> [Exercise brief]
In the entries below, return only the line containing "(701, 216) = (541, 177): none" and those after it, exactly, through the last line.

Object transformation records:
*** Block opens ***

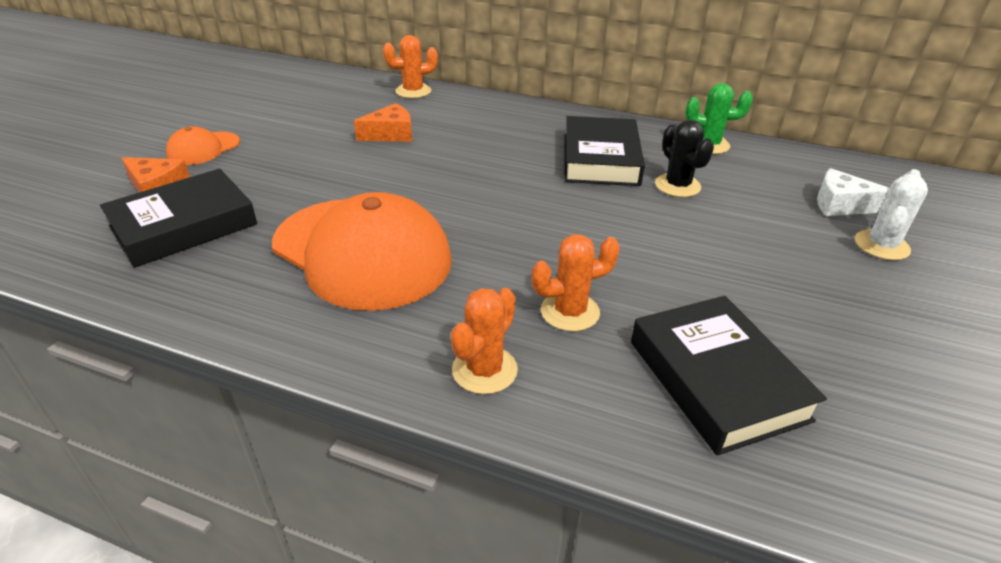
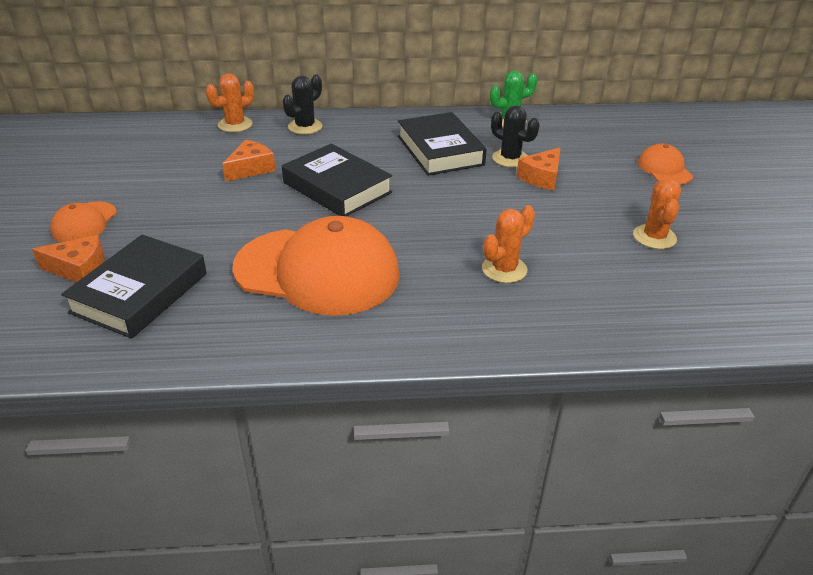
camera: 25 degrees left, 0 degrees up
(477, 106) = (305, 127): none -> black cactus
(484, 370) = (478, 324): orange cactus -> orange cactus (654, 237)
(701, 216) = (541, 177): none -> orange cheese
(716, 380) = (623, 284): black book -> black book (337, 187)
(841, 205) = (624, 146): white cheese -> none
(881, 245) = (664, 169): white cactus -> orange cap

*** Block closes ***

> [Task output]
(701, 216) = (541, 177): none -> orange cheese
(716, 380) = (623, 284): black book -> black book (337, 187)
(841, 205) = (624, 146): white cheese -> none
(881, 245) = (664, 169): white cactus -> orange cap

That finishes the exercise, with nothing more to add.